• _Instructions to follow_
Please set down word for word every line from the one holding "- relocated: orange-coloured_over-ear_headphones" to the end of the data below, both included.

[Dataset items]

_ _ _ _ _ _ _

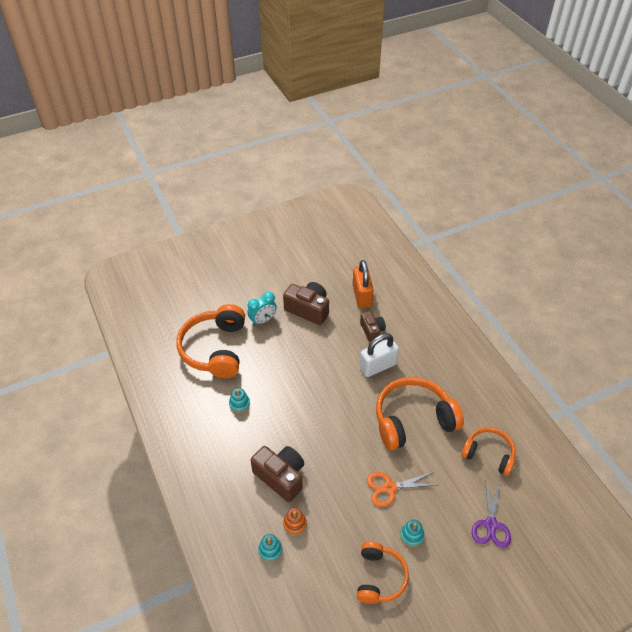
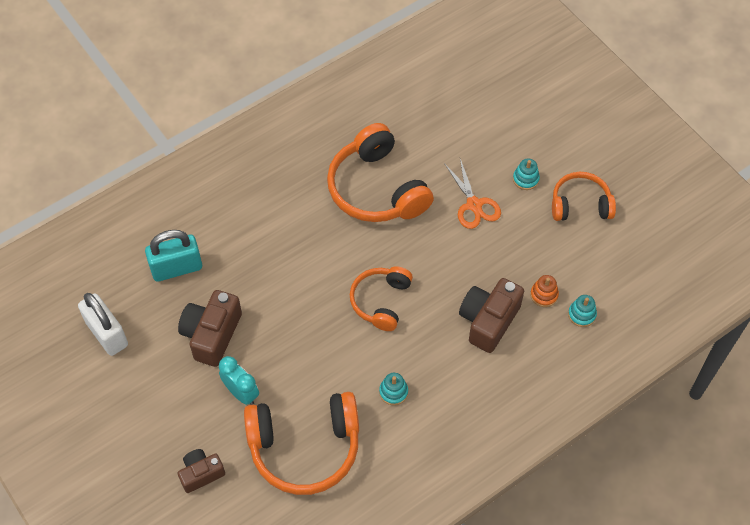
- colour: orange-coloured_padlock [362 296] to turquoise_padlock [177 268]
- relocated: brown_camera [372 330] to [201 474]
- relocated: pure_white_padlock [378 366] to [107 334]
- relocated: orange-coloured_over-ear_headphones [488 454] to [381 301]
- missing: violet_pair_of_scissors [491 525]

_ _ _ _ _ _ _

• _Solution_
- relocated: orange-coloured_over-ear_headphones [488 454] to [381 301]
- missing: violet_pair_of_scissors [491 525]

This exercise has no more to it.